Object matching data

◇ ◇ ◇

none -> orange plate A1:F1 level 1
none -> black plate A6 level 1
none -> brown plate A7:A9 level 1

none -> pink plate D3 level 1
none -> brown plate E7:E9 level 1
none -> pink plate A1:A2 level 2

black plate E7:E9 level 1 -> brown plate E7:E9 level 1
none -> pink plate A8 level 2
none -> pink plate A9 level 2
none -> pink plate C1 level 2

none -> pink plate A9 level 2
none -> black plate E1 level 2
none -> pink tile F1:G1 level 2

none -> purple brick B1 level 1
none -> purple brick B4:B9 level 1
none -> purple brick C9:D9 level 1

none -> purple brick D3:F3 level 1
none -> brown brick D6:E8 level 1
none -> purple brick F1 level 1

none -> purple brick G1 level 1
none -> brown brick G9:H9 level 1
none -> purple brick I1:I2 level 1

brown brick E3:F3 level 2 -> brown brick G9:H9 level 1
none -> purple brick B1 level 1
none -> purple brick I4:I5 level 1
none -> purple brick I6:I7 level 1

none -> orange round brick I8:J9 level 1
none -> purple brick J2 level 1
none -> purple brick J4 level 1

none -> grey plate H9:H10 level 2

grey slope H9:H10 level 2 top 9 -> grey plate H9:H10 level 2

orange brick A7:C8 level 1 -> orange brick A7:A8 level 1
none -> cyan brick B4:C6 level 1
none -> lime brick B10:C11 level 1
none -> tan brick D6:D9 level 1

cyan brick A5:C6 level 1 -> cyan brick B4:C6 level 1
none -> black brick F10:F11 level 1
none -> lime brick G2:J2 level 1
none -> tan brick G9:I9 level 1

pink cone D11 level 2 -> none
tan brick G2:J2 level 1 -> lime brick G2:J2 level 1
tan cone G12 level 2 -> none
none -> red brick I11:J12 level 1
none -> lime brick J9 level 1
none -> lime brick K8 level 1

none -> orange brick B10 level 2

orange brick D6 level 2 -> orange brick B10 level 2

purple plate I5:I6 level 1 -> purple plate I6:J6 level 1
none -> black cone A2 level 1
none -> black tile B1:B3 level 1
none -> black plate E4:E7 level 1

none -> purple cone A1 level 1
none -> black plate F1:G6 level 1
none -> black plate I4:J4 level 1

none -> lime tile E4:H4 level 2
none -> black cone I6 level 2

◇ ◇ ◇

Each line of the data that has the string "pink" should be returned.

none -> pink plate D3 level 1
none -> pink plate A1:A2 level 2
none -> pink plate A8 level 2
none -> pink plate A9 level 2
none -> pink plate C1 level 2
none -> pink plate A9 level 2
none -> pink tile F1:G1 level 2
pink cone D11 level 2 -> none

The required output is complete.